**TASK DETAILS**
The listing must be copied out in full and exactly; no images go with it.

**SOURCE MATERIAL**
----

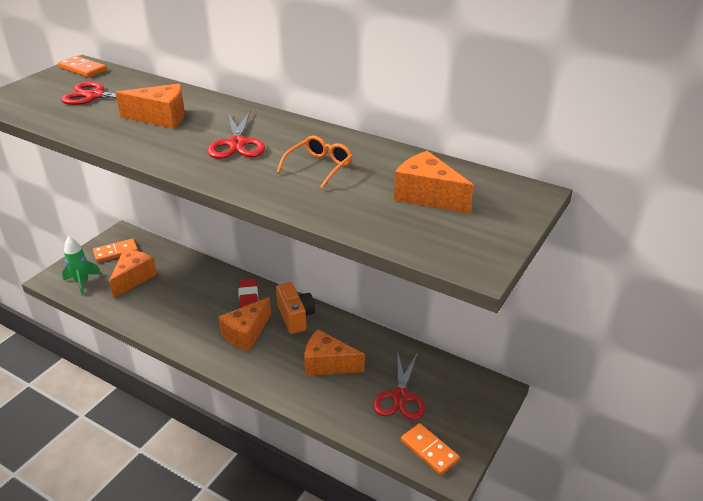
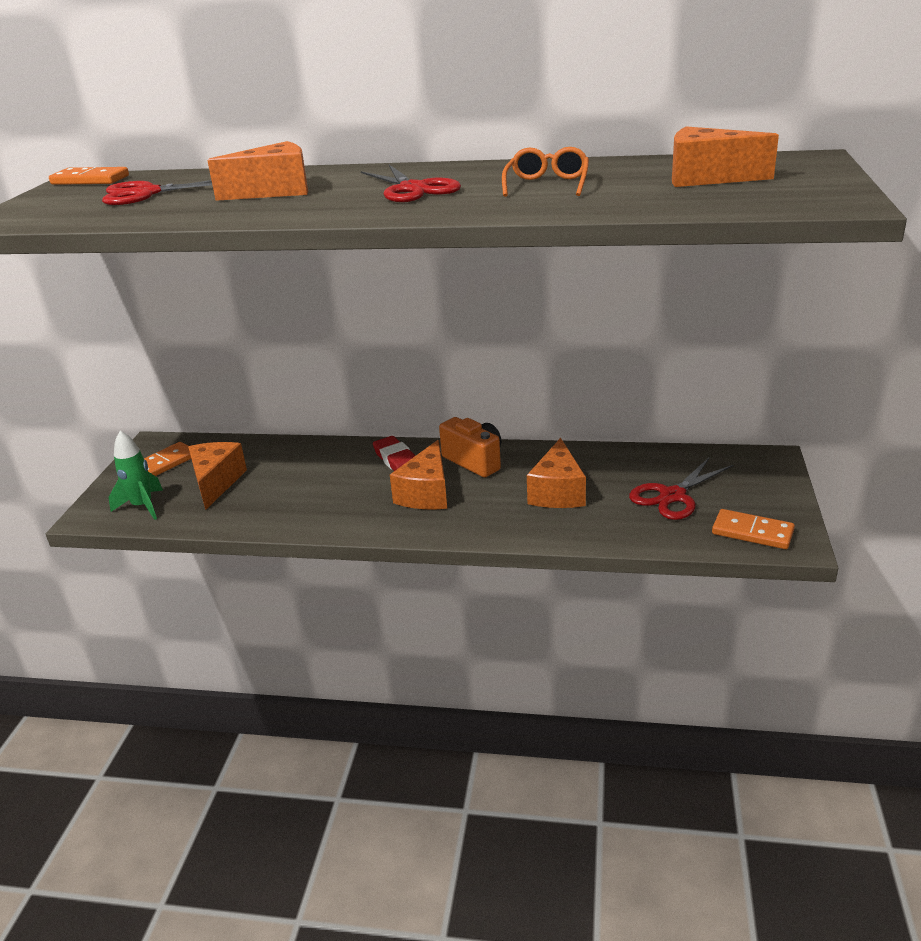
camera: 20 degrees left, 5 degrees down
orange cheese [304,329,365,376] -> orange cheese turned 75 degrees counterclockwise [527,438,586,508]
red scissors [373,350,425,420] -> red scissors turned 60 degrees clockwise [629,457,733,520]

----

**ANSWER FOR THIS EXERCISE**
camera: 20 degrees left, 5 degrees down
orange cheese [304,329,365,376] -> orange cheese turned 75 degrees counterclockwise [527,438,586,508]
red scissors [373,350,425,420] -> red scissors turned 60 degrees clockwise [629,457,733,520]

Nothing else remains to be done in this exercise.